WHAT TO PRODUCE: Output exactly, with nothing added, the entries from the first line through the line with "U3 pin IN: SIG5 -> SIG3".

Stored items from a collection
·····

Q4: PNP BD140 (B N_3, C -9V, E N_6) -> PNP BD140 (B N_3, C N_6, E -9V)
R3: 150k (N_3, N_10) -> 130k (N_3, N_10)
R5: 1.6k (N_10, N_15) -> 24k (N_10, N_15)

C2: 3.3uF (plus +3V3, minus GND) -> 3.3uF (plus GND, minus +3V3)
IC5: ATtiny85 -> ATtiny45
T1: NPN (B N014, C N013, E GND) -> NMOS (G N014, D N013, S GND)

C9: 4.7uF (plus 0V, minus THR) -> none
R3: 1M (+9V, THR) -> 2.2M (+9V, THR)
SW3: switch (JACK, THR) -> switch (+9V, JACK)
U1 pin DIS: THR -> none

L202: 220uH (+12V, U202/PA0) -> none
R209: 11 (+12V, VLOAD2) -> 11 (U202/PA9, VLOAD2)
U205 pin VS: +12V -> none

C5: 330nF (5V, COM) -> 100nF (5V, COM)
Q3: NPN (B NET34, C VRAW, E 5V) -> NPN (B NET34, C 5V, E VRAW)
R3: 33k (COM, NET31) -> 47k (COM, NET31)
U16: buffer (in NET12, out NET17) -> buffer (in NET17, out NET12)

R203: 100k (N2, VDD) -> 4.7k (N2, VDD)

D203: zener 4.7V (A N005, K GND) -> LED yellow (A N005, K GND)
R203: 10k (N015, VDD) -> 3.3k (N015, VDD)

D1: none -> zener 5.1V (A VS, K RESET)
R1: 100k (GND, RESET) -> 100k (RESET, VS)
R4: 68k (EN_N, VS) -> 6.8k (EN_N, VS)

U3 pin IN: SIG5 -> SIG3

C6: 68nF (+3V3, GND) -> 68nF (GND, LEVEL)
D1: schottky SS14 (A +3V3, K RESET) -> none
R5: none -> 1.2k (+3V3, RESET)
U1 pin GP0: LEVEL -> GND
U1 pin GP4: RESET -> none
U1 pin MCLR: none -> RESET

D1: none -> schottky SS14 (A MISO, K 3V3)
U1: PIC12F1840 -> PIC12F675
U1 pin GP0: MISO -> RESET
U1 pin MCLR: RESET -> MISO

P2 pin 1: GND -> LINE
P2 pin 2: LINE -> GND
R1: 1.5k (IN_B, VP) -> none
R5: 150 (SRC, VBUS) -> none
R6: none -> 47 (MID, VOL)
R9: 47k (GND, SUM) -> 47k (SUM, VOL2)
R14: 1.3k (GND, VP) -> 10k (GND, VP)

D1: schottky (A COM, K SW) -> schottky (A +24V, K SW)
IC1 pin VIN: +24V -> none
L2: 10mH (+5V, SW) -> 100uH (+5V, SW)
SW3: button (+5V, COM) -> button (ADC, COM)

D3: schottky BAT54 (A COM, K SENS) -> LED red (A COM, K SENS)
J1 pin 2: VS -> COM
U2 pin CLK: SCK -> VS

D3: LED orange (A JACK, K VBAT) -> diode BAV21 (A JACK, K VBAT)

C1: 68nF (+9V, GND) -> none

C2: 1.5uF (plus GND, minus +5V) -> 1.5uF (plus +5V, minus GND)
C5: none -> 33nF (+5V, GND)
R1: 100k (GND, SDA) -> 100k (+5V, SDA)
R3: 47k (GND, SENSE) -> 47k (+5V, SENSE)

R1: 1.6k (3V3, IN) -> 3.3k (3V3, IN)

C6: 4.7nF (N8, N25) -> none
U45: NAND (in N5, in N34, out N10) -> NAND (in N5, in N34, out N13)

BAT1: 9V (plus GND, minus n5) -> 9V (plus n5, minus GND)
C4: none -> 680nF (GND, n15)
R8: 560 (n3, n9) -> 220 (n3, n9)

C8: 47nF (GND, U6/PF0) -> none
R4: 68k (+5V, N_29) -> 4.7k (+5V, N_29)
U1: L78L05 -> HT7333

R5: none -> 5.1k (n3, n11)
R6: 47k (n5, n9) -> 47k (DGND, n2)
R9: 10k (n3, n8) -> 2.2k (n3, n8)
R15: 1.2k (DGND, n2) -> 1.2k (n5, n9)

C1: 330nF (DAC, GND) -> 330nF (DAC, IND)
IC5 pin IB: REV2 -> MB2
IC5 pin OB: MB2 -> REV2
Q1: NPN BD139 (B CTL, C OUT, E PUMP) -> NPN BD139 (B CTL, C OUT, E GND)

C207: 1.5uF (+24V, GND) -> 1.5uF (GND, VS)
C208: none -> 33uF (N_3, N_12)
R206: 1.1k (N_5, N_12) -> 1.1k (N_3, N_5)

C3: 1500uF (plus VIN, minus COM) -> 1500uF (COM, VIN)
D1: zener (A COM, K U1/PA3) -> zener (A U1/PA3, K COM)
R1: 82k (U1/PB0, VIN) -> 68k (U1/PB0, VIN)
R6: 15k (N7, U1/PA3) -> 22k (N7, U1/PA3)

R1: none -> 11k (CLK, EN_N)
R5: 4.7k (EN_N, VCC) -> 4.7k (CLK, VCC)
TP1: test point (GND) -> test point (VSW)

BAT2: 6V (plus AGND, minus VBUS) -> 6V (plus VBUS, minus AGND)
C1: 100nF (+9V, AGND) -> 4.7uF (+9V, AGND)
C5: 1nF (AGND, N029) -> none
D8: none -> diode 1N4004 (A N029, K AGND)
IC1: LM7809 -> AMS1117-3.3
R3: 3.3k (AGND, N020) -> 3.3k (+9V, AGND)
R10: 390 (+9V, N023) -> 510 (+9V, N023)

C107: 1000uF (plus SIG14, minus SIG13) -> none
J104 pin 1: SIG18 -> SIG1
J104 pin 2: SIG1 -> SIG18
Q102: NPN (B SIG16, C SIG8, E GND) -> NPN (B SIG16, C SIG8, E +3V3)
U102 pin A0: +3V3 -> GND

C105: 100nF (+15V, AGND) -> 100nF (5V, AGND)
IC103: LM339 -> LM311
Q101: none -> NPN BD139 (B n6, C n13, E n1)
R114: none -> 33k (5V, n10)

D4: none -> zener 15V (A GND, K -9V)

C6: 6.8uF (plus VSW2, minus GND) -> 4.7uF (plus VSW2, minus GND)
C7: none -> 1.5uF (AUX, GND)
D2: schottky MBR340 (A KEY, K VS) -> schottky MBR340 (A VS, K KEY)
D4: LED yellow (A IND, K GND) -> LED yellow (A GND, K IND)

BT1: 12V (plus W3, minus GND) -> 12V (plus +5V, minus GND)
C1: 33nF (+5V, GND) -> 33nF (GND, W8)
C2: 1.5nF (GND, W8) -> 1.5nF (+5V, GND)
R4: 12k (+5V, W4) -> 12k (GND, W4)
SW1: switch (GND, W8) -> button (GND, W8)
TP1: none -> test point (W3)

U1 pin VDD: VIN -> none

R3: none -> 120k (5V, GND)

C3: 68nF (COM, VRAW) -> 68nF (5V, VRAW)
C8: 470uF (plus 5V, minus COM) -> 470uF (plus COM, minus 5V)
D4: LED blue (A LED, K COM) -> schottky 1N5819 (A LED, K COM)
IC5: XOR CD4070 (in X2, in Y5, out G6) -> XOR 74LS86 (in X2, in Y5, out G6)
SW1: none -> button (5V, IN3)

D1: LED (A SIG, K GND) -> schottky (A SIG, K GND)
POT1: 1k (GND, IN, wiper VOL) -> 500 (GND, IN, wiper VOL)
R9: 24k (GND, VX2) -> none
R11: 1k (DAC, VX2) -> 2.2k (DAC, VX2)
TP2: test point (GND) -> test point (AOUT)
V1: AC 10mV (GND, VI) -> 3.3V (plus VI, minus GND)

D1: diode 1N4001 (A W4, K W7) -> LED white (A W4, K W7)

·····

SOLUTION:
Q4: PNP BD140 (B N_3, C -9V, E N_6) -> PNP BD140 (B N_3, C N_6, E -9V)
R3: 150k (N_3, N_10) -> 130k (N_3, N_10)
R5: 1.6k (N_10, N_15) -> 24k (N_10, N_15)

C2: 3.3uF (plus +3V3, minus GND) -> 3.3uF (plus GND, minus +3V3)
IC5: ATtiny85 -> ATtiny45
T1: NPN (B N014, C N013, E GND) -> NMOS (G N014, D N013, S GND)

C9: 4.7uF (plus 0V, minus THR) -> none
R3: 1M (+9V, THR) -> 2.2M (+9V, THR)
SW3: switch (JACK, THR) -> switch (+9V, JACK)
U1 pin DIS: THR -> none

L202: 220uH (+12V, U202/PA0) -> none
R209: 11 (+12V, VLOAD2) -> 11 (U202/PA9, VLOAD2)
U205 pin VS: +12V -> none

C5: 330nF (5V, COM) -> 100nF (5V, COM)
Q3: NPN (B NET34, C VRAW, E 5V) -> NPN (B NET34, C 5V, E VRAW)
R3: 33k (COM, NET31) -> 47k (COM, NET31)
U16: buffer (in NET12, out NET17) -> buffer (in NET17, out NET12)

R203: 100k (N2, VDD) -> 4.7k (N2, VDD)

D203: zener 4.7V (A N005, K GND) -> LED yellow (A N005, K GND)
R203: 10k (N015, VDD) -> 3.3k (N015, VDD)

D1: none -> zener 5.1V (A VS, K RESET)
R1: 100k (GND, RESET) -> 100k (RESET, VS)
R4: 68k (EN_N, VS) -> 6.8k (EN_N, VS)

U3 pin IN: SIG5 -> SIG3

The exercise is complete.